Available data START

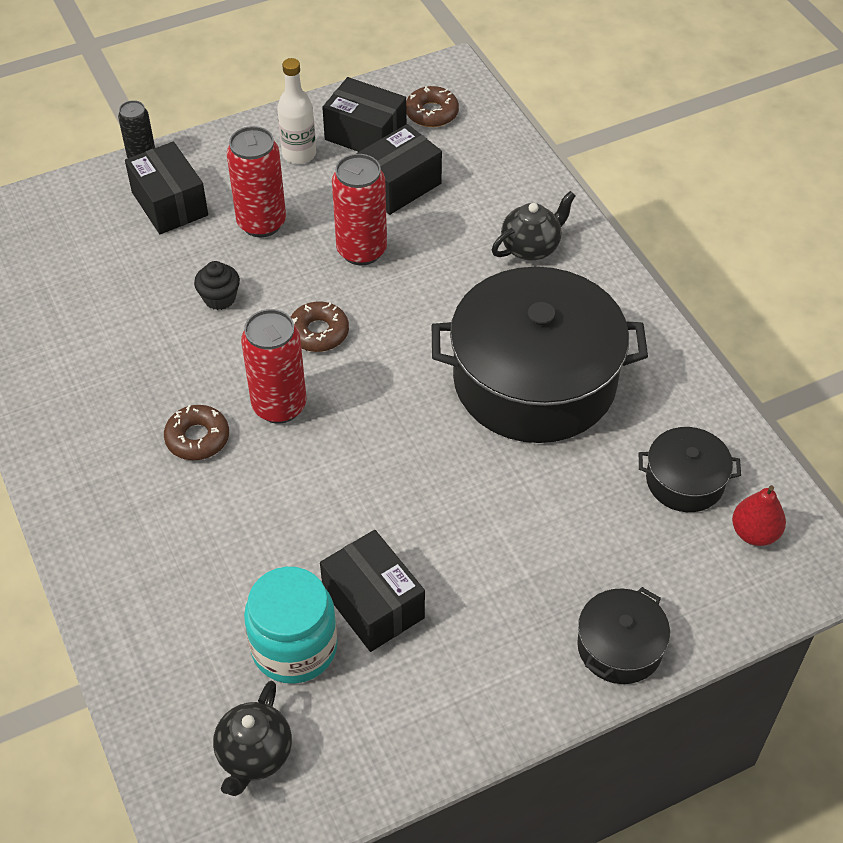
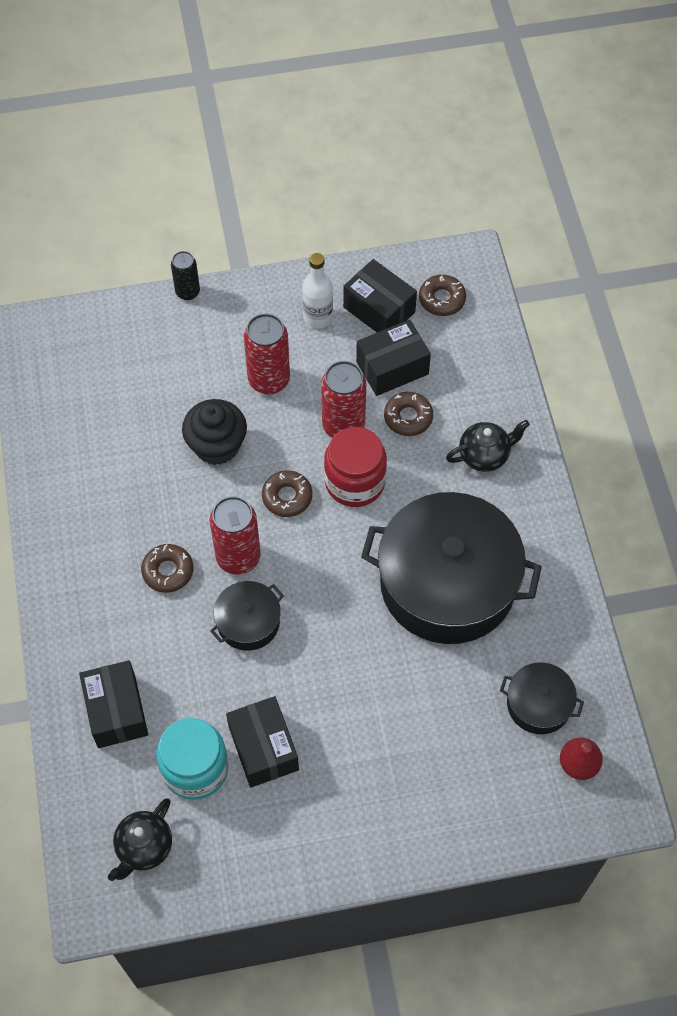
camera: 15 degrees right, 10 degrees up
black box [125,141,208,234] -> black box moved to [79,660,148,748]
black cupcake [194,261,240,310] -> black cupcake [182,399,247,465], size x1.71
black pot [577,587,670,684] -> black pot moved to [210,581,284,651]
none -> red jar [324,427,387,507]
none -> brown donut [384,392,433,436]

Available data END

Repeat exactly, and only, the lines of the records above, starting with the line that contains "black cupcake [194,261,240,310]" and ending with the final line, both included.

black cupcake [194,261,240,310] -> black cupcake [182,399,247,465], size x1.71
black pot [577,587,670,684] -> black pot moved to [210,581,284,651]
none -> red jar [324,427,387,507]
none -> brown donut [384,392,433,436]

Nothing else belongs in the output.